→ **Task details**: Lines containing the string "DGND": how many are there below? Answer with the number only.

[Opening Source material section]

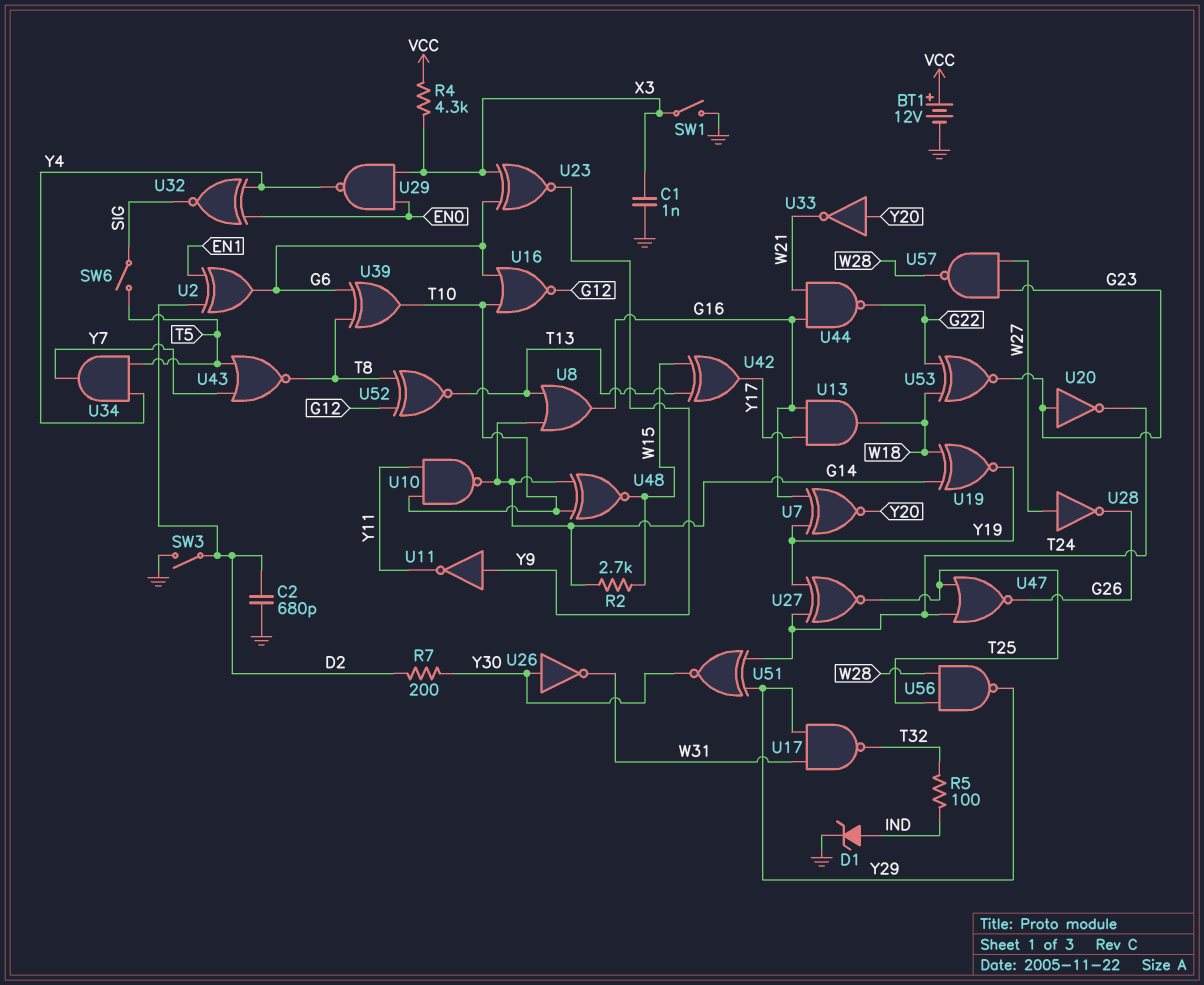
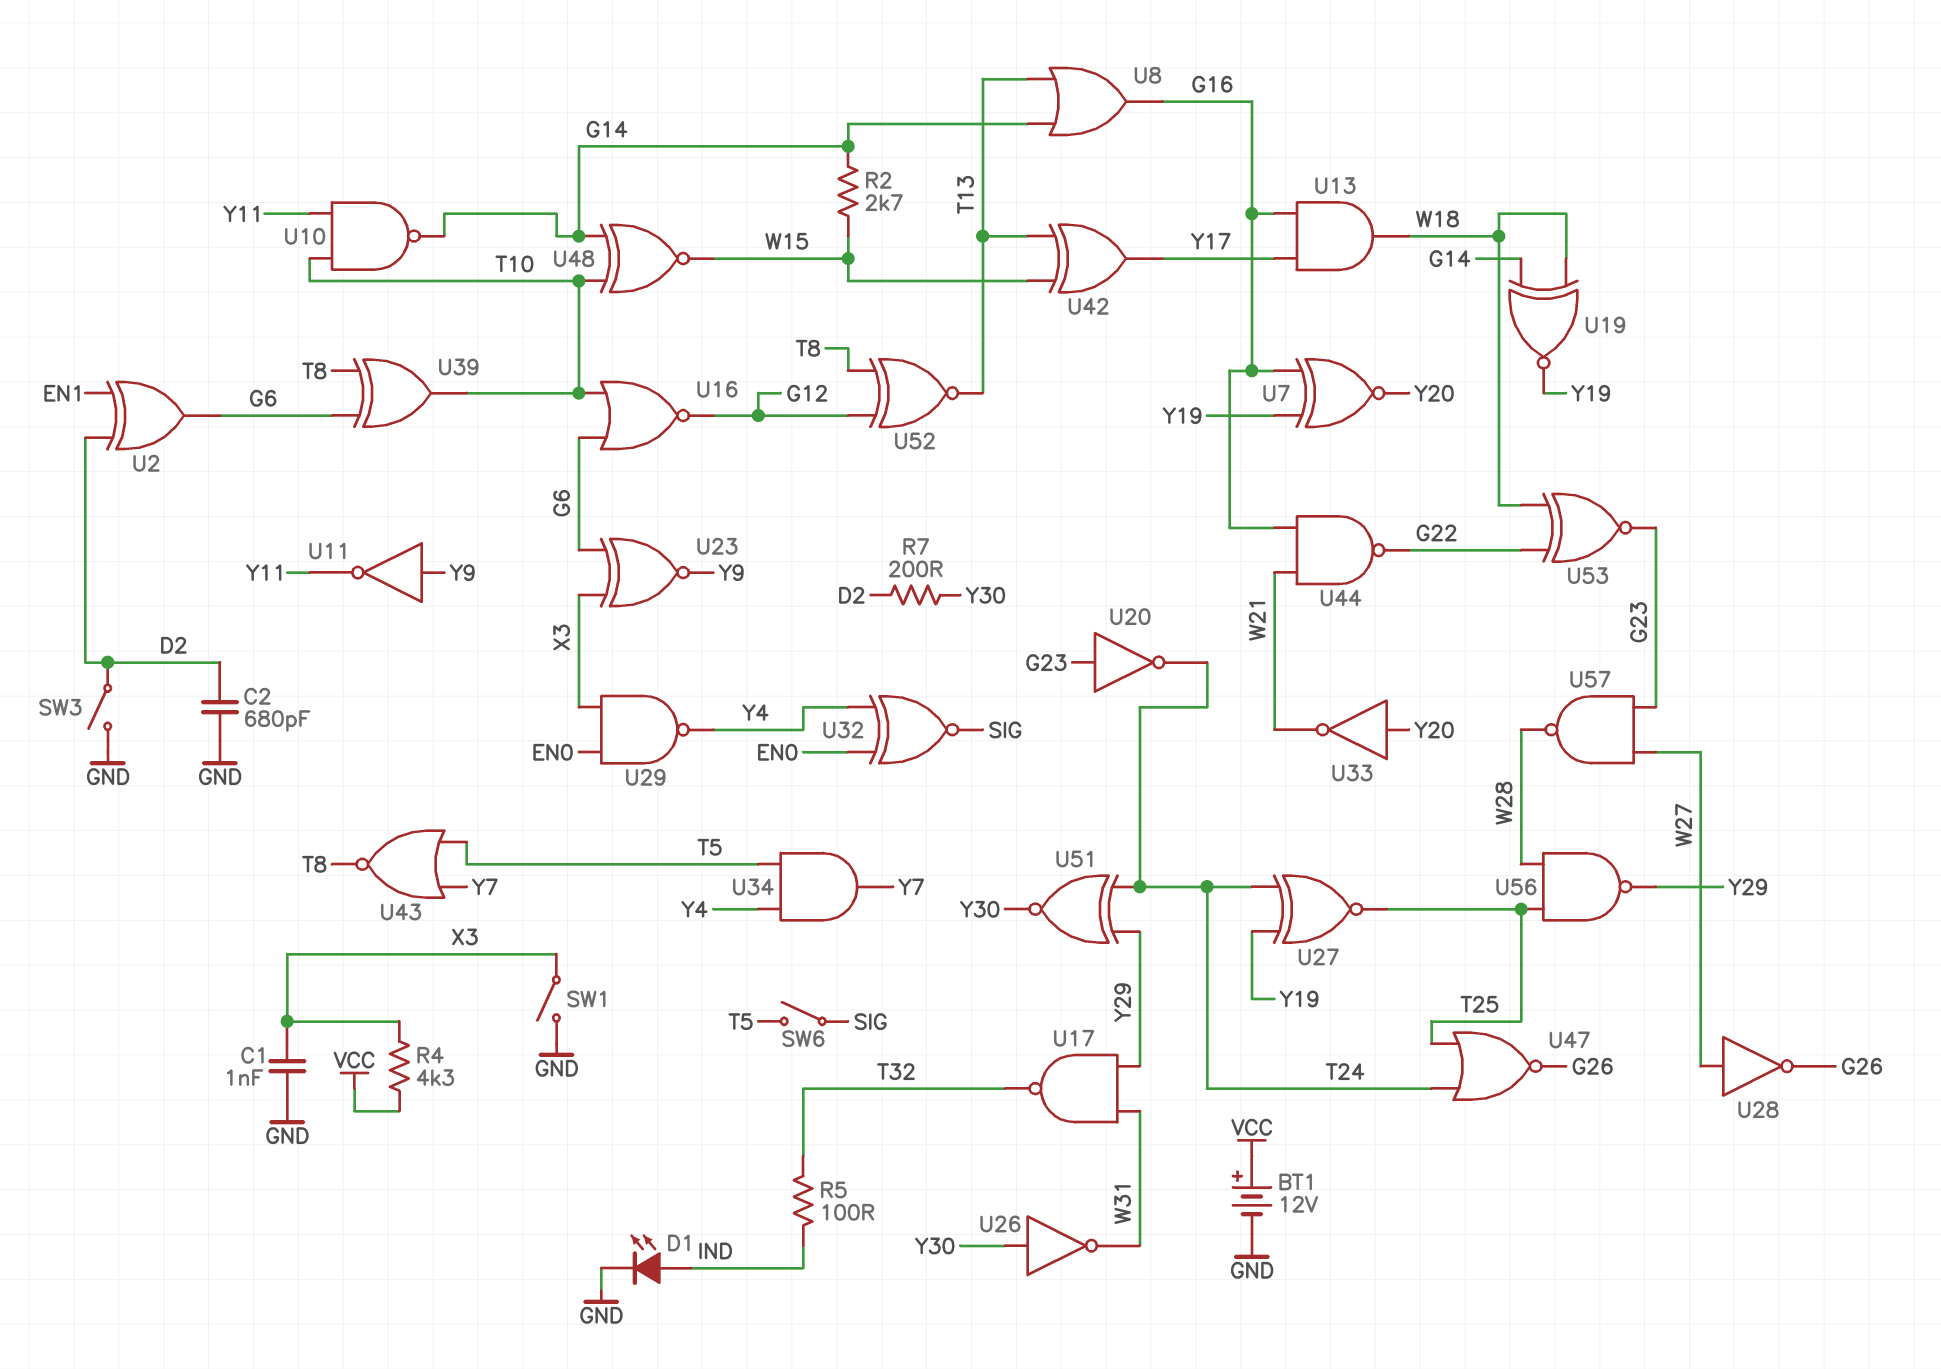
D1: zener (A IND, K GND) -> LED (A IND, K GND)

[Closing Source material section]
[Opening Source material section]

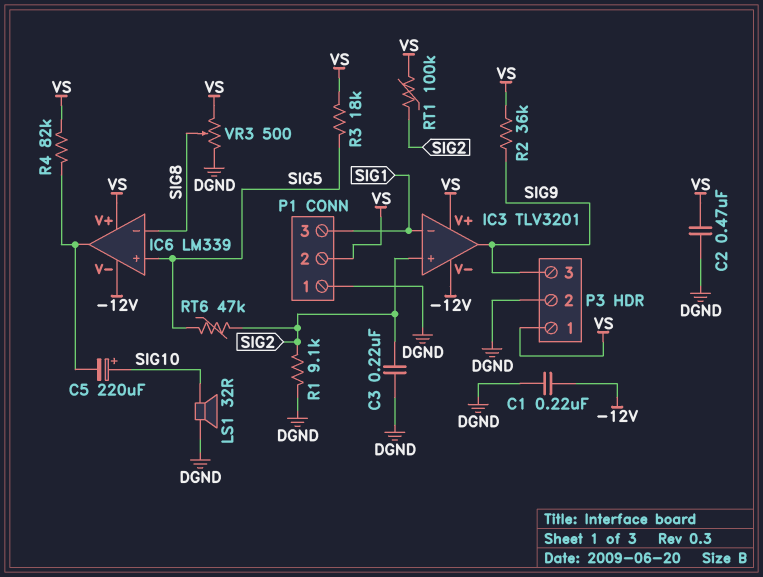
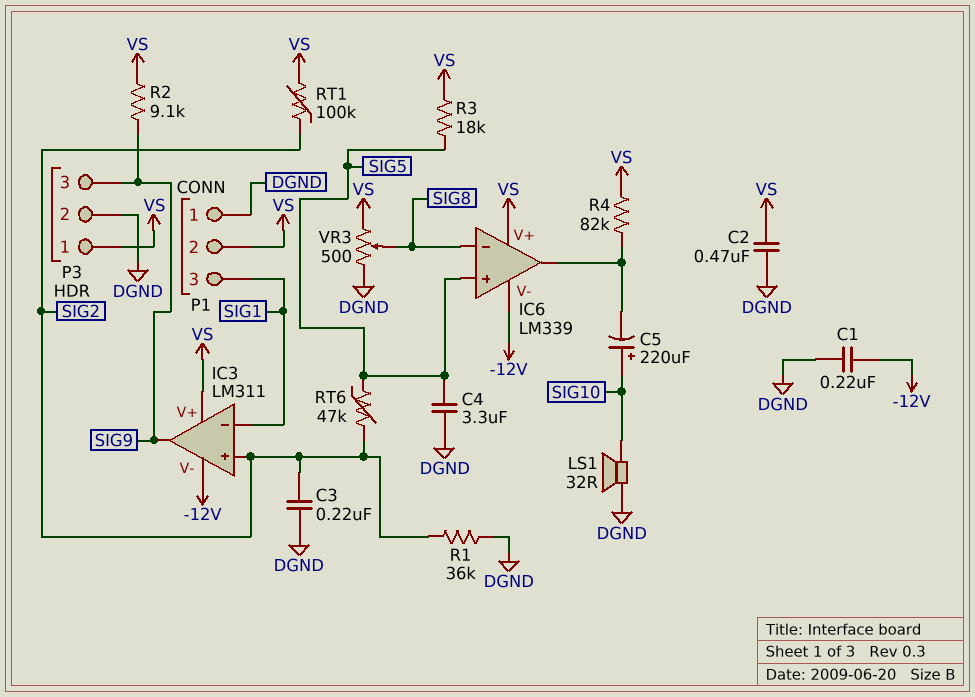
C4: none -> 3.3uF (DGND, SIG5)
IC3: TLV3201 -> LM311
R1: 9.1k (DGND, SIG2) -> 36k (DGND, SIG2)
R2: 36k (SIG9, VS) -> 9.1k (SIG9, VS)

[Closing Source material section]

→ **Answer below**: 2